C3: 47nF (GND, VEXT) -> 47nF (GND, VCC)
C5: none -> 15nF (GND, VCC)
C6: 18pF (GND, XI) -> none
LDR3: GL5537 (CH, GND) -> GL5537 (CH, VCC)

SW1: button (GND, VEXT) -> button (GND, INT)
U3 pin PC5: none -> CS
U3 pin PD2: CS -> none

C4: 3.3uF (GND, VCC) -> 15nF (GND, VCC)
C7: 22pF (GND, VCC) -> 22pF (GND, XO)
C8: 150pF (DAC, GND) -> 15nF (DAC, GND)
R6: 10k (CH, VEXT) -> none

================

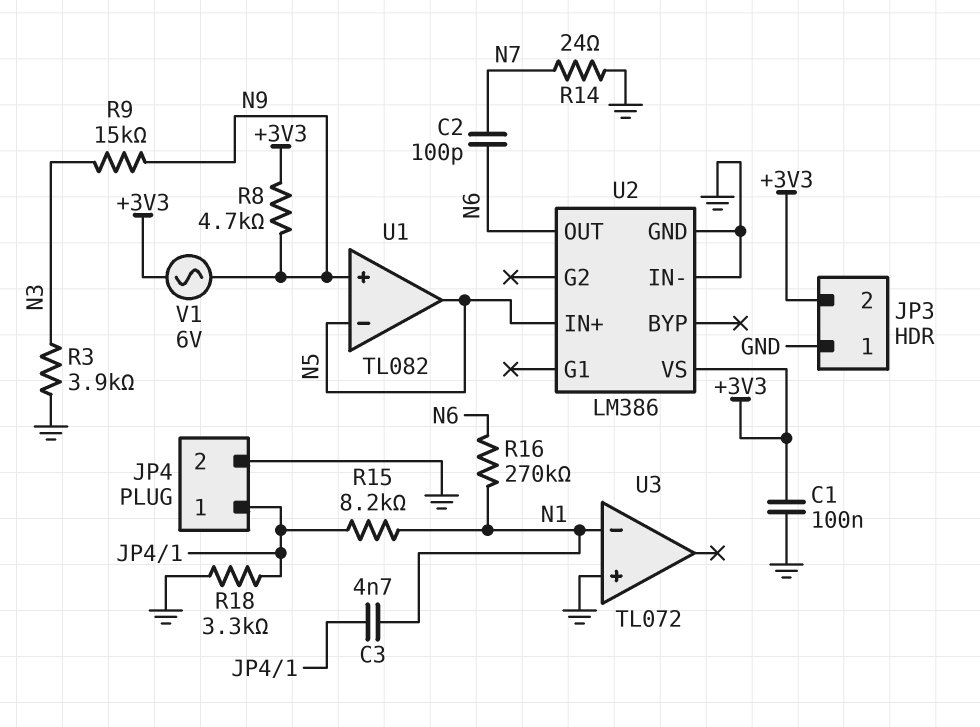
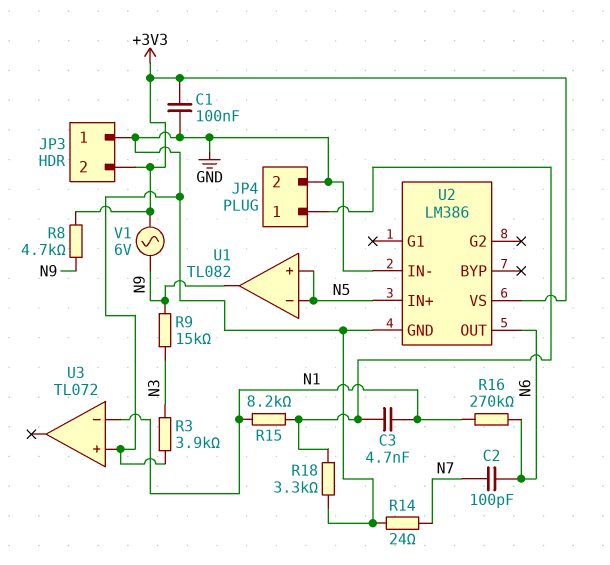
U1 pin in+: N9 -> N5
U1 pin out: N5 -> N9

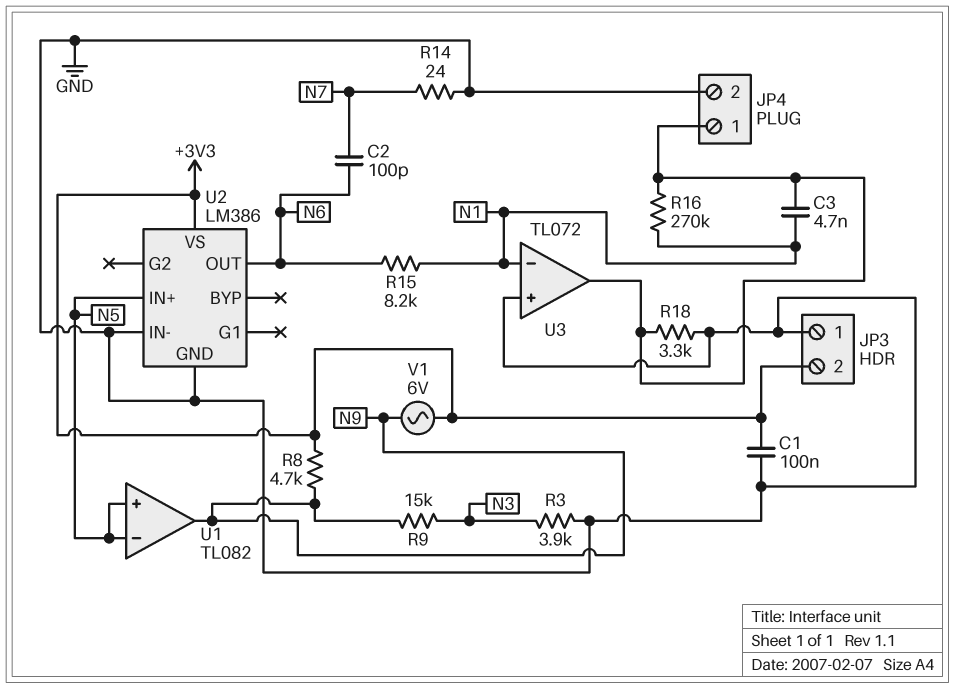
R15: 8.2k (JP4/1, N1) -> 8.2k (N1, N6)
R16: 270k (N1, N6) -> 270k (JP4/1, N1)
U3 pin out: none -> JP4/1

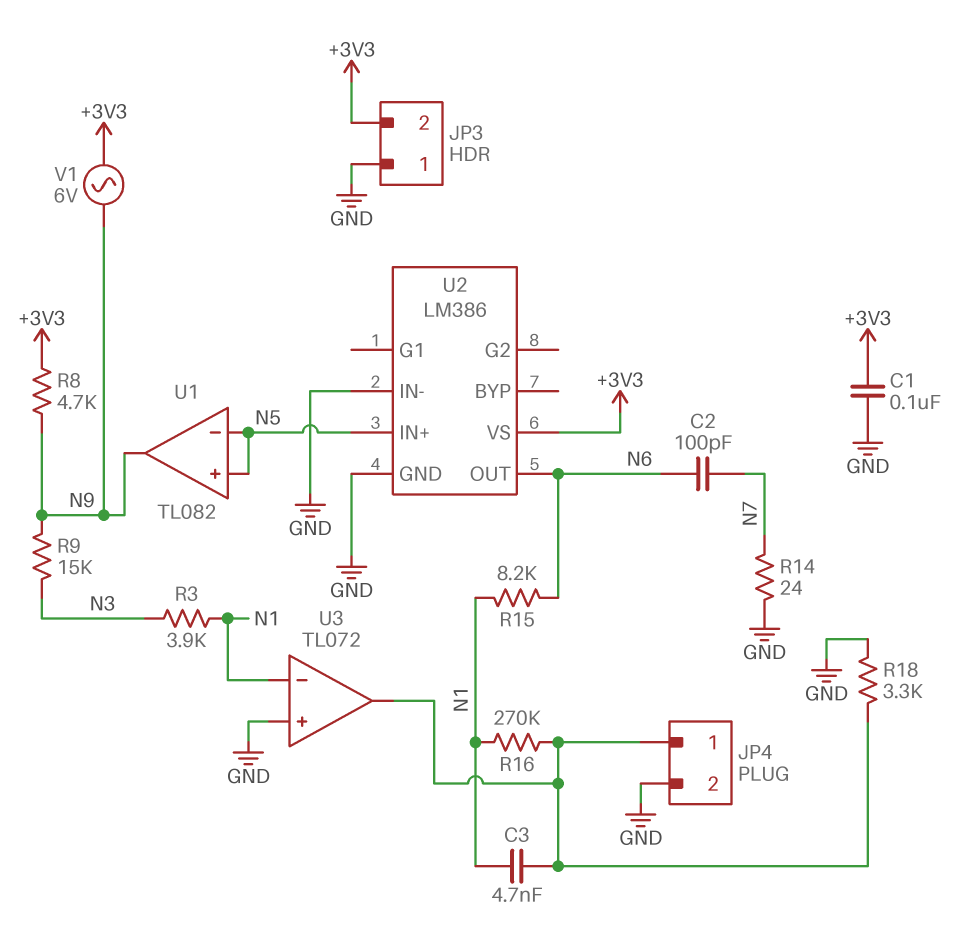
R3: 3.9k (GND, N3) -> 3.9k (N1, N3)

================

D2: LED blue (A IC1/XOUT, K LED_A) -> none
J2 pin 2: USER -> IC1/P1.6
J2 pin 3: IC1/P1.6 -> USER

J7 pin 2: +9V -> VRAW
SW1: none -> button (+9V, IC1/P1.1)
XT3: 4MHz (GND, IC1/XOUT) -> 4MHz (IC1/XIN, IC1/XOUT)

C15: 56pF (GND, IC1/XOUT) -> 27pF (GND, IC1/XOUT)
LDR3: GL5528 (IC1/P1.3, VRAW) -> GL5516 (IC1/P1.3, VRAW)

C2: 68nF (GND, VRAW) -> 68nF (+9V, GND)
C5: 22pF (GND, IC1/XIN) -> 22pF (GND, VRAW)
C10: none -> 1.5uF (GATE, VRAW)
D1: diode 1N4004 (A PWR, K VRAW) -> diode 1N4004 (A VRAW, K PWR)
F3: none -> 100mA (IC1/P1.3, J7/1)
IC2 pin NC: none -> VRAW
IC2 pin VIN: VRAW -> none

================

◆ AIM OF THE EXERCISE ◆
Give back exactly the lines above starting at the line where "C3: 47nF (GND, VEXT) -> 47nF (GND, VCC)" appears and ending at the line where "R6: 10k (CH, VEXT) -> none" appears, both included, with no other lines.

◆ TASK ANSWER ◆
C3: 47nF (GND, VEXT) -> 47nF (GND, VCC)
C5: none -> 15nF (GND, VCC)
C6: 18pF (GND, XI) -> none
LDR3: GL5537 (CH, GND) -> GL5537 (CH, VCC)

SW1: button (GND, VEXT) -> button (GND, INT)
U3 pin PC5: none -> CS
U3 pin PD2: CS -> none

C4: 3.3uF (GND, VCC) -> 15nF (GND, VCC)
C7: 22pF (GND, VCC) -> 22pF (GND, XO)
C8: 150pF (DAC, GND) -> 15nF (DAC, GND)
R6: 10k (CH, VEXT) -> none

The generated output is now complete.